Structured diff data:

□ □ □ □ □

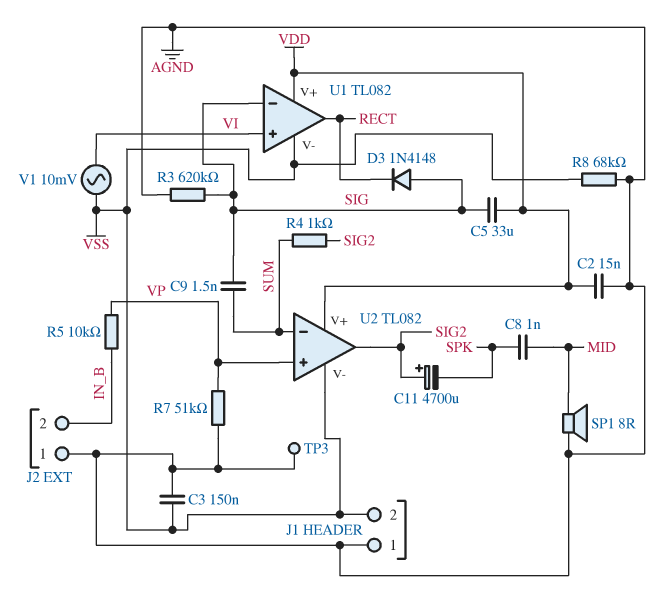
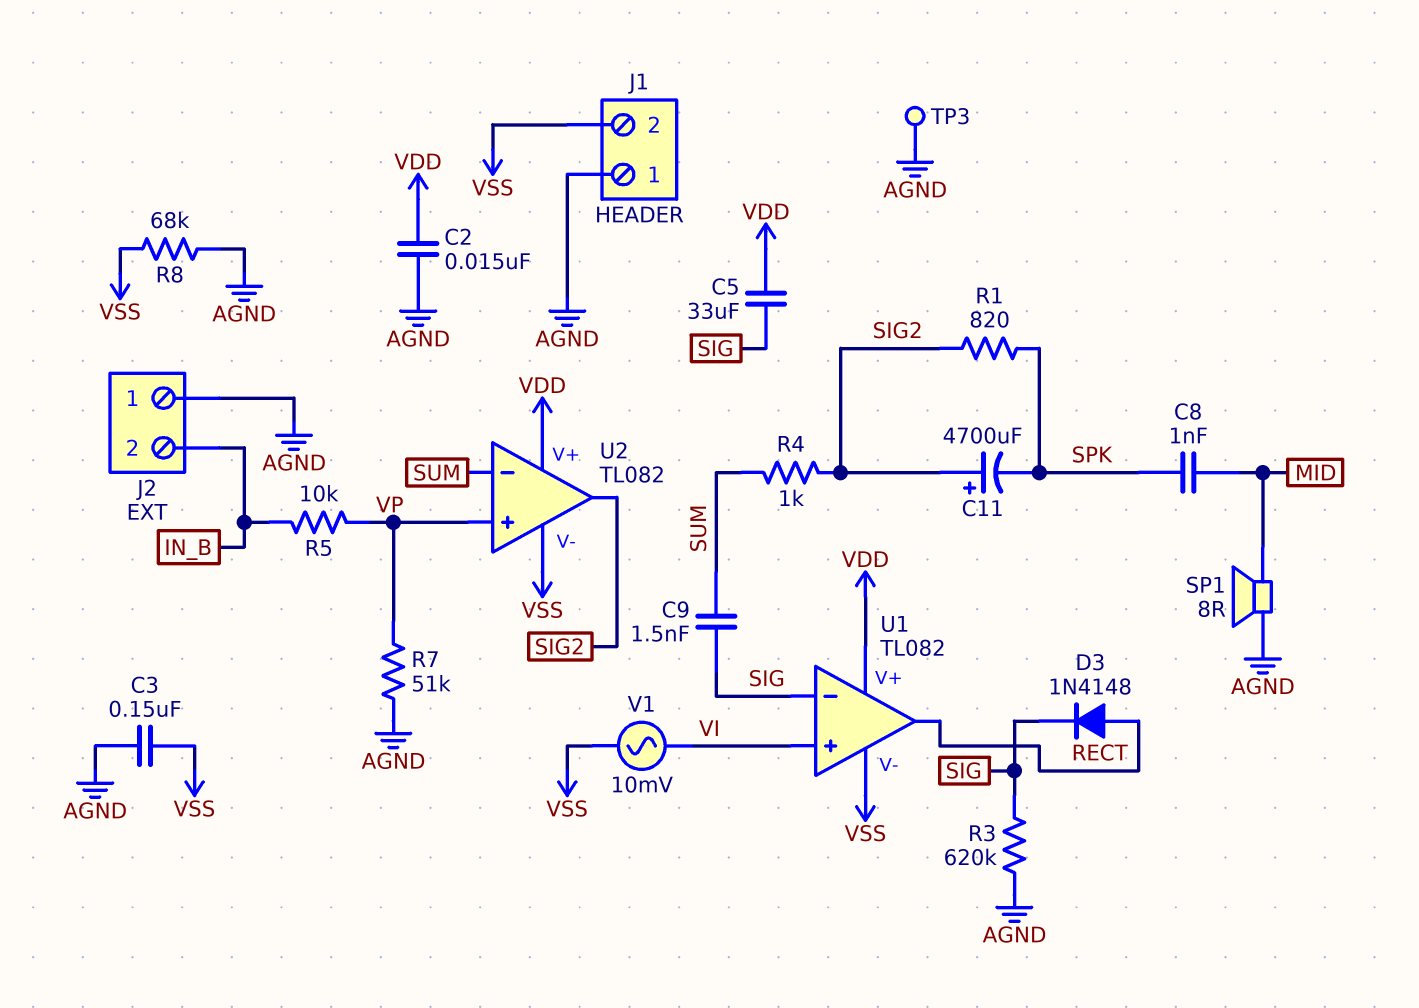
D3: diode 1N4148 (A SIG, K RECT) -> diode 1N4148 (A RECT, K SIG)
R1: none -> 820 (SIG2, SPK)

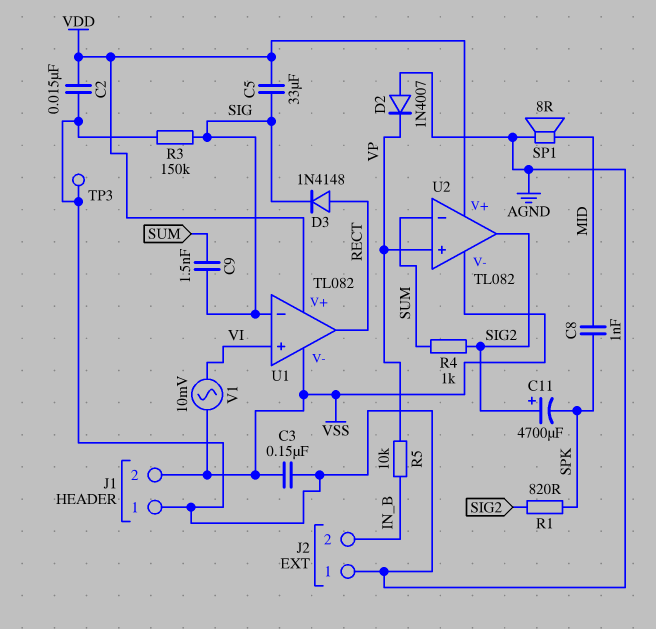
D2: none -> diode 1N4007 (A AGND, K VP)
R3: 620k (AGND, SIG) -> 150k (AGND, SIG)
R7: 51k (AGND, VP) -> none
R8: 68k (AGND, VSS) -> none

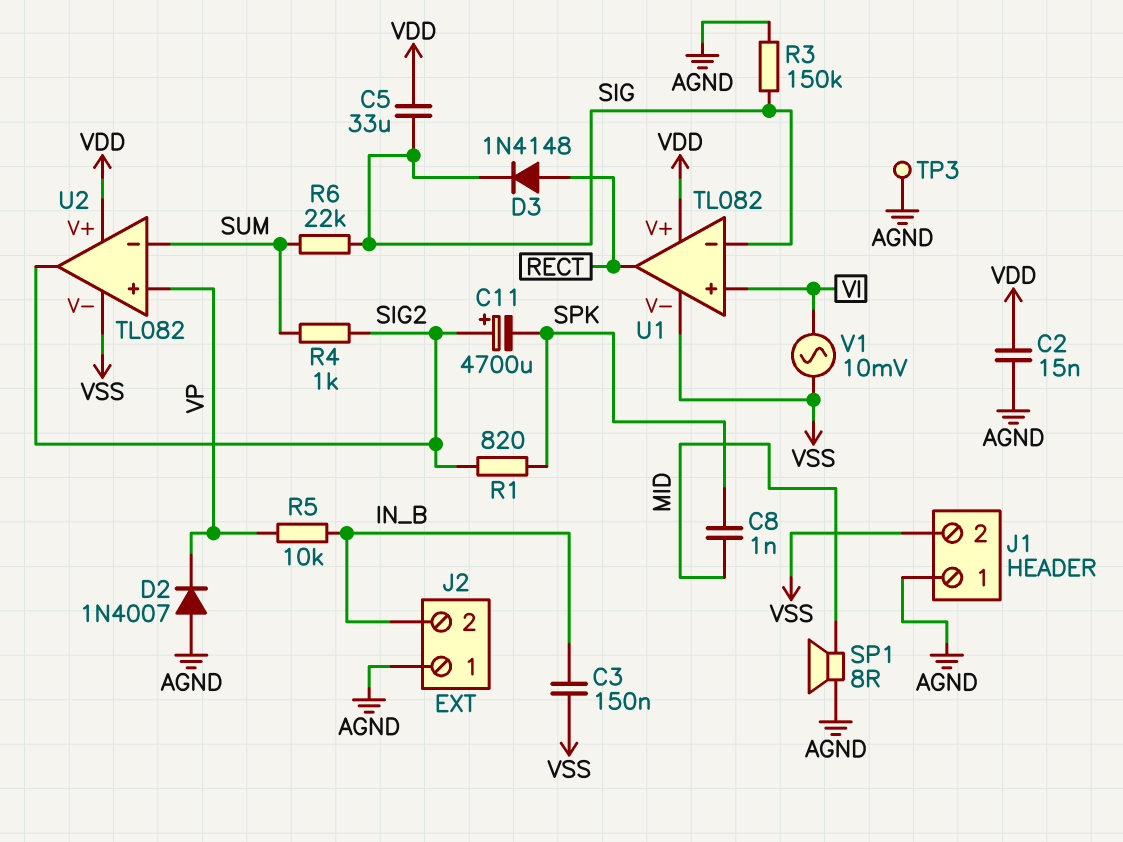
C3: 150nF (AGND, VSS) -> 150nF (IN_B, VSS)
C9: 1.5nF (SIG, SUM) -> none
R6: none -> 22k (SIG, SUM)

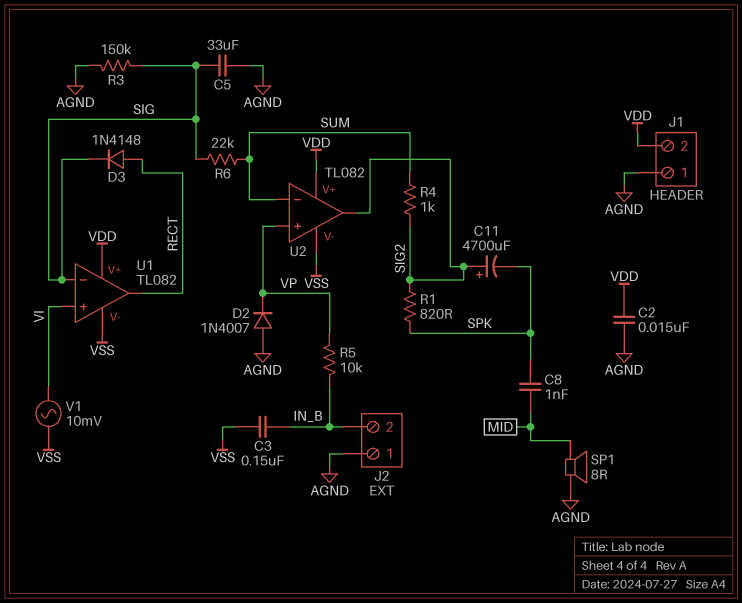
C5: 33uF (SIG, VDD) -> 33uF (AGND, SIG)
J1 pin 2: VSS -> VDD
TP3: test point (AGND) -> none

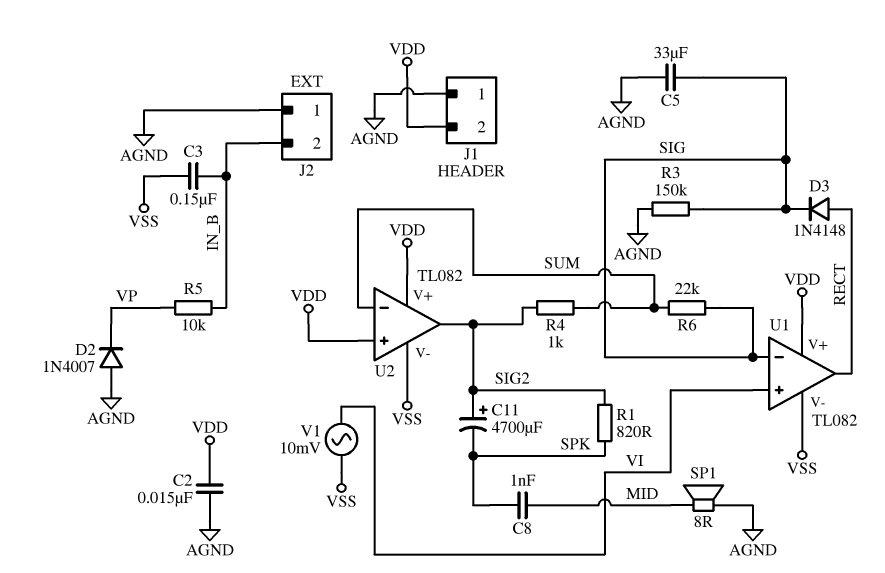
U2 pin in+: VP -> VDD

□ □ □ □ □

* [Problem] Write the records out again in full, exactly, and skip every picture.

* [Written answer]
D3: diode 1N4148 (A SIG, K RECT) -> diode 1N4148 (A RECT, K SIG)
R1: none -> 820 (SIG2, SPK)

D2: none -> diode 1N4007 (A AGND, K VP)
R3: 620k (AGND, SIG) -> 150k (AGND, SIG)
R7: 51k (AGND, VP) -> none
R8: 68k (AGND, VSS) -> none

C3: 150nF (AGND, VSS) -> 150nF (IN_B, VSS)
C9: 1.5nF (SIG, SUM) -> none
R6: none -> 22k (SIG, SUM)

C5: 33uF (SIG, VDD) -> 33uF (AGND, SIG)
J1 pin 2: VSS -> VDD
TP3: test point (AGND) -> none

U2 pin in+: VP -> VDD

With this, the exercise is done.